Source records:
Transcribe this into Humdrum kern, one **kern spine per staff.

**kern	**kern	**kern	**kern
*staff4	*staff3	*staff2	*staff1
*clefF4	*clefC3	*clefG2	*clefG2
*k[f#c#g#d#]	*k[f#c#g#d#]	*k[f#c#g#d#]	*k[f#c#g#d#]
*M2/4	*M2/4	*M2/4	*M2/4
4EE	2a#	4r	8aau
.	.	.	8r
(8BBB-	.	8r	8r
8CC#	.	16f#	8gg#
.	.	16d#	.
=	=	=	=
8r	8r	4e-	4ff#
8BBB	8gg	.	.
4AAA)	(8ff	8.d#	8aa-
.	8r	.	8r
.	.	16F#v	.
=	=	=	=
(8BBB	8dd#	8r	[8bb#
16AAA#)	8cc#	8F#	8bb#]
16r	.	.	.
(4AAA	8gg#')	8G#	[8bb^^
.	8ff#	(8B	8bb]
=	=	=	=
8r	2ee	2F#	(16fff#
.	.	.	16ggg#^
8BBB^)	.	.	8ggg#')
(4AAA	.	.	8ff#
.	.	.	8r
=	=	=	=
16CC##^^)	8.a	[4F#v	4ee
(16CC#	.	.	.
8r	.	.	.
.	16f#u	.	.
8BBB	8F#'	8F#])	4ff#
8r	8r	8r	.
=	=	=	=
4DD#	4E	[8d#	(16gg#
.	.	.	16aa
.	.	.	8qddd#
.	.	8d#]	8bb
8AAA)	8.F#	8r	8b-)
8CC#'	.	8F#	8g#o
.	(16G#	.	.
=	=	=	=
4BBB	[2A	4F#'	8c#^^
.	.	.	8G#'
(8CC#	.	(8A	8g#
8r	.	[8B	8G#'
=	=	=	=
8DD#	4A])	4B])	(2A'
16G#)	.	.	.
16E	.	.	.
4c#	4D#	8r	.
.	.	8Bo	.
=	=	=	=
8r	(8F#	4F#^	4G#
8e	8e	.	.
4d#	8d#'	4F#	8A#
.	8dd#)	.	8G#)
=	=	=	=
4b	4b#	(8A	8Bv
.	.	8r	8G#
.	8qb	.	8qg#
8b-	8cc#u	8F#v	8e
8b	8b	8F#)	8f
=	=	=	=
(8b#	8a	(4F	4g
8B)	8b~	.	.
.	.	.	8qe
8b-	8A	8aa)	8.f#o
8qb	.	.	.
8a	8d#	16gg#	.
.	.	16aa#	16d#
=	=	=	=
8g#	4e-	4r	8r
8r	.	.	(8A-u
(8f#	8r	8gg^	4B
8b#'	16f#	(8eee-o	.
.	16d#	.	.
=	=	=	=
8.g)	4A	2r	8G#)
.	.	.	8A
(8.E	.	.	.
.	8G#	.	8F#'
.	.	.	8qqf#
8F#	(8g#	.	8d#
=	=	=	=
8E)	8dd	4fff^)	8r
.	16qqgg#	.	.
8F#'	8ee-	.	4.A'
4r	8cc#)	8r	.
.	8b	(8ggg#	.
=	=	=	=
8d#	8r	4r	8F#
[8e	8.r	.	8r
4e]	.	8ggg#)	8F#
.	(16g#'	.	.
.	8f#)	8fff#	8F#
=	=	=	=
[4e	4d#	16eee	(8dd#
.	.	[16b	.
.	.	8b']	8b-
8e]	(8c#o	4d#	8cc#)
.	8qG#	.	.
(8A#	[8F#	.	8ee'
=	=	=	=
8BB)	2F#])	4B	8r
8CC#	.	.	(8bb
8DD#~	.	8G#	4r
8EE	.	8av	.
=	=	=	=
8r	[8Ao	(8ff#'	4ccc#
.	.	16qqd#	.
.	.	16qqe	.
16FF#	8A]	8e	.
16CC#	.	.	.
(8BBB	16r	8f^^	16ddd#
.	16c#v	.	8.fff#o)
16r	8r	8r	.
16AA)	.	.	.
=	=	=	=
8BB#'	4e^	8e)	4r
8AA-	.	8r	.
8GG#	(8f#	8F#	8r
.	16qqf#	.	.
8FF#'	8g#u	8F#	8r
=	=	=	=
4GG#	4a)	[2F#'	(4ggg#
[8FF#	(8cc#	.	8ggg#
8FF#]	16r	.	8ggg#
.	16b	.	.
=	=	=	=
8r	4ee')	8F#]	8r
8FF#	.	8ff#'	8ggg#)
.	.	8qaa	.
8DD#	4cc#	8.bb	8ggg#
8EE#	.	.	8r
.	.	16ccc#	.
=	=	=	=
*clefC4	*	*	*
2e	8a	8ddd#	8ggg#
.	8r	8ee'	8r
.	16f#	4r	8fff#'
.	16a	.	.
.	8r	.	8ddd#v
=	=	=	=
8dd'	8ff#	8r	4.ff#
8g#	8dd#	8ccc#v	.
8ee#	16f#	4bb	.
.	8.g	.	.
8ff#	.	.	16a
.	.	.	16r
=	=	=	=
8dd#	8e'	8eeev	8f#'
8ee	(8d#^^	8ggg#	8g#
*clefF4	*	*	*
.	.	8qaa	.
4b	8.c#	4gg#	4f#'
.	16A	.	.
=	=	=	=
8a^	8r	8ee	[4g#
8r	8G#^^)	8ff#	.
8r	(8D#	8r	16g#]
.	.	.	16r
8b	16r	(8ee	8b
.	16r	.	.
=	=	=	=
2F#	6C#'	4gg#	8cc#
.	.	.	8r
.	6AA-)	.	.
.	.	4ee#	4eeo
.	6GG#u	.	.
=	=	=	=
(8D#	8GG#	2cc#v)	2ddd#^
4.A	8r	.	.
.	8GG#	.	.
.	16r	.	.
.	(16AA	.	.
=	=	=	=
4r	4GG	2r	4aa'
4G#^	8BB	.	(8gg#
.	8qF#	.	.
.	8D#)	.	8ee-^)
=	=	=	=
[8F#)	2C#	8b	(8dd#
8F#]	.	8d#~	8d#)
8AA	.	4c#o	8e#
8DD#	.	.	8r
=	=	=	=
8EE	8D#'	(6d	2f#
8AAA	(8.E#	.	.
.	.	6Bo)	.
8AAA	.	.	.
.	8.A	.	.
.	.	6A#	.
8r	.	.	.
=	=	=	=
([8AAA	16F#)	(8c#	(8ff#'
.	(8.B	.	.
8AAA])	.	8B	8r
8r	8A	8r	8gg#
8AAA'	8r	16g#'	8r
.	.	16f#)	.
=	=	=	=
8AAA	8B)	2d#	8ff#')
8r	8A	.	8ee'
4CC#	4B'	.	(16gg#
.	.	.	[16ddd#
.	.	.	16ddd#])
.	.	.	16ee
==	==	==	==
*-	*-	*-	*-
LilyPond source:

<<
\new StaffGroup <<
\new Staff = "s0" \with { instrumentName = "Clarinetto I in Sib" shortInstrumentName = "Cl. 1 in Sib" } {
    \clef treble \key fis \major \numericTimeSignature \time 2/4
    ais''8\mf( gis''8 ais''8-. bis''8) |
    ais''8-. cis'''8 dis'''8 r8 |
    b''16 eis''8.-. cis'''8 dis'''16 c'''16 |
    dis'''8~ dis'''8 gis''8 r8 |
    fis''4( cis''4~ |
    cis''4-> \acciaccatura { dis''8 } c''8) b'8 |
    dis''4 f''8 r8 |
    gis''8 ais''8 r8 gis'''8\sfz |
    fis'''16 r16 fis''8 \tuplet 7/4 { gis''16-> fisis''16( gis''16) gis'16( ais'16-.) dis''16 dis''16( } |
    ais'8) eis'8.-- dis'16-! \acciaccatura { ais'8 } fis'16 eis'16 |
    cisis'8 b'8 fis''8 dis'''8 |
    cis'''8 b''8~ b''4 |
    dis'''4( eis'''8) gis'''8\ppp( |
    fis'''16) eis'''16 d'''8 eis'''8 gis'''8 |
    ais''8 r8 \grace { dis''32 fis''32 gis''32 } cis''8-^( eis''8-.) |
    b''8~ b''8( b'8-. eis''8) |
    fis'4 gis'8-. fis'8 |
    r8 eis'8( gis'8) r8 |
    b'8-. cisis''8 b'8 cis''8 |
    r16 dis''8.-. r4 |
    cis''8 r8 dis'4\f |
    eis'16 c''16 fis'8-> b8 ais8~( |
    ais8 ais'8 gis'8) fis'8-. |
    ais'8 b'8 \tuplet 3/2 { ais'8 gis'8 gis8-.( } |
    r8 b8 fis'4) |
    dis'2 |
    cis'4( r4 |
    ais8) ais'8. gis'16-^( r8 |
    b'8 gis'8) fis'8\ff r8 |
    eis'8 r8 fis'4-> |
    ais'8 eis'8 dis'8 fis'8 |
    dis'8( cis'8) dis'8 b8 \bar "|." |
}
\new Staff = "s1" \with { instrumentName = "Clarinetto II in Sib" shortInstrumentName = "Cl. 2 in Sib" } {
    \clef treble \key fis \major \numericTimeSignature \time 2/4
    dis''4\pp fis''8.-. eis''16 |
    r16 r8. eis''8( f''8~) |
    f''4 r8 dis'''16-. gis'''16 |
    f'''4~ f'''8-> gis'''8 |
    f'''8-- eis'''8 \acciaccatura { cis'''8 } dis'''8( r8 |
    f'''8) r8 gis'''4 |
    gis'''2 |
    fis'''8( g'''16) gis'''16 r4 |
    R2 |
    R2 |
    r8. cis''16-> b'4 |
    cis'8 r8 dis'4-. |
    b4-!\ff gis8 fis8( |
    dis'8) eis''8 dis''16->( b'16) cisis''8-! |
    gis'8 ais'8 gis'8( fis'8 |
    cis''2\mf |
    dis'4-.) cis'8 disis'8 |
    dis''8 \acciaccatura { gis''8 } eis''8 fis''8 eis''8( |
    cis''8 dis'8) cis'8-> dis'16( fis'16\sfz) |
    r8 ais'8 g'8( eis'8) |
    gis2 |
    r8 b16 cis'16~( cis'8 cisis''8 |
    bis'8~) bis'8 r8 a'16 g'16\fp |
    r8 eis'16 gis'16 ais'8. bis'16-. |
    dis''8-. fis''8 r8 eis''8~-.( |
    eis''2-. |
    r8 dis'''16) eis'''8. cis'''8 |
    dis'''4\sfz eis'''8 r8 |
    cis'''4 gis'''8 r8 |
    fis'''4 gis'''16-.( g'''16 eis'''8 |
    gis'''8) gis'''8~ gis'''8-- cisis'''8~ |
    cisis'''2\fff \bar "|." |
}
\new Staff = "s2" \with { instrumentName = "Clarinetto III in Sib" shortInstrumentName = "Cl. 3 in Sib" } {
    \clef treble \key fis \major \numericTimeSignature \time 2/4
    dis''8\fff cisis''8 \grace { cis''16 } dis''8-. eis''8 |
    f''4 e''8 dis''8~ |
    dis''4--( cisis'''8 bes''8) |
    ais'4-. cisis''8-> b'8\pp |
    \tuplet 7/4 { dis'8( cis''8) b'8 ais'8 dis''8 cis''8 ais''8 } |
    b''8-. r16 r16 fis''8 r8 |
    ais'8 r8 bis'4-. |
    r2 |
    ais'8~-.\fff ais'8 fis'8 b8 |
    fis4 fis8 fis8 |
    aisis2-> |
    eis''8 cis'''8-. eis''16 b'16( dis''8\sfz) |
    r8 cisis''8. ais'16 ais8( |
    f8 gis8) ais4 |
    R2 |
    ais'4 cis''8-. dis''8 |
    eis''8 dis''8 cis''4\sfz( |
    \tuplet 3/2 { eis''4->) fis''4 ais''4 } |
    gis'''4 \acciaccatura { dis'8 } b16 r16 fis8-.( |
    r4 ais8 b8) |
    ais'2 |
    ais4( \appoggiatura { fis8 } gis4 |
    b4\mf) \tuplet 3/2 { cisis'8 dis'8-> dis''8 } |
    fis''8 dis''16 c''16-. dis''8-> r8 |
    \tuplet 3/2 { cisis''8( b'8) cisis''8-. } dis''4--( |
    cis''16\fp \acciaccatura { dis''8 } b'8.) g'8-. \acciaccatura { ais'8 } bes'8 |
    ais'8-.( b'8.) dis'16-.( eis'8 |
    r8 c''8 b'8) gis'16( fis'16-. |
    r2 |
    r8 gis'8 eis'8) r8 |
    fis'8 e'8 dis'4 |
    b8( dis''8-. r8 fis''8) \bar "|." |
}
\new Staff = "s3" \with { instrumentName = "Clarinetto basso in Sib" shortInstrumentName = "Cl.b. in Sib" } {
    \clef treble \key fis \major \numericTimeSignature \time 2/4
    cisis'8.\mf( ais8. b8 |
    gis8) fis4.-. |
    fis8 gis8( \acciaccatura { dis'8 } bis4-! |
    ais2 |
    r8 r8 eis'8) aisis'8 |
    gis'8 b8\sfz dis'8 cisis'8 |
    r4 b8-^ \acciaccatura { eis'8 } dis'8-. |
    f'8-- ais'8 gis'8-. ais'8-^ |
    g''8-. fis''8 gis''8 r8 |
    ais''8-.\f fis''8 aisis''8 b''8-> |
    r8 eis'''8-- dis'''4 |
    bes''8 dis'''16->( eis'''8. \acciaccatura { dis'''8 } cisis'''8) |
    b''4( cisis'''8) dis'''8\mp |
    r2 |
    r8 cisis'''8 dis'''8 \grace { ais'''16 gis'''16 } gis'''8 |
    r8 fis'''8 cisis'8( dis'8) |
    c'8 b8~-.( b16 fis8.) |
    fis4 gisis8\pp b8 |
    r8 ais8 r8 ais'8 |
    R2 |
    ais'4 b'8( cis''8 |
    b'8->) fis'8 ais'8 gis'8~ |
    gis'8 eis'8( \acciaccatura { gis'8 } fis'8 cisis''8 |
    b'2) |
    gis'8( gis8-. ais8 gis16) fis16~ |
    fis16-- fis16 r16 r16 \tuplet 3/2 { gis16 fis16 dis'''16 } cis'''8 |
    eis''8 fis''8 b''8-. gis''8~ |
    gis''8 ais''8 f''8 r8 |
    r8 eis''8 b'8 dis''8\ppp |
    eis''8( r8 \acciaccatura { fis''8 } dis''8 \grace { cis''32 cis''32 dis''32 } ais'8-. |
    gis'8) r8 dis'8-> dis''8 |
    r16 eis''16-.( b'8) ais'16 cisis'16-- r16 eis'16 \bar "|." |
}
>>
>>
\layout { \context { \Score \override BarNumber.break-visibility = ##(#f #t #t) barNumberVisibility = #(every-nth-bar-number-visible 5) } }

Challenge: Gather every line of the listing above that contains the string "tuplet", matching case exactly.

Correct result:
    fis'''16 r16 fis''8 \tuplet 7/4 { gis''16-> fisis''16( gis''16) gis'16( ais'16-.) dis''16 dis''16( } |
    ais'8 b'8 \tuplet 3/2 { ais'8 gis'8 gis8-.( } |
    \tuplet 7/4 { dis'8( cis''8) b'8 ais'8 dis''8 cis''8 ais''8 } |
    \tuplet 3/2 { eis''4->) fis''4 ais''4 } |
    b4\mf) \tuplet 3/2 { cisis'8 dis'8-> dis''8 } |
    \tuplet 3/2 { cisis''8( b'8) cisis''8-. } dis''4--( |
    fis16-- fis16 r16 r16 \tuplet 3/2 { gis16 fis16 dis'''16 } cis'''8 |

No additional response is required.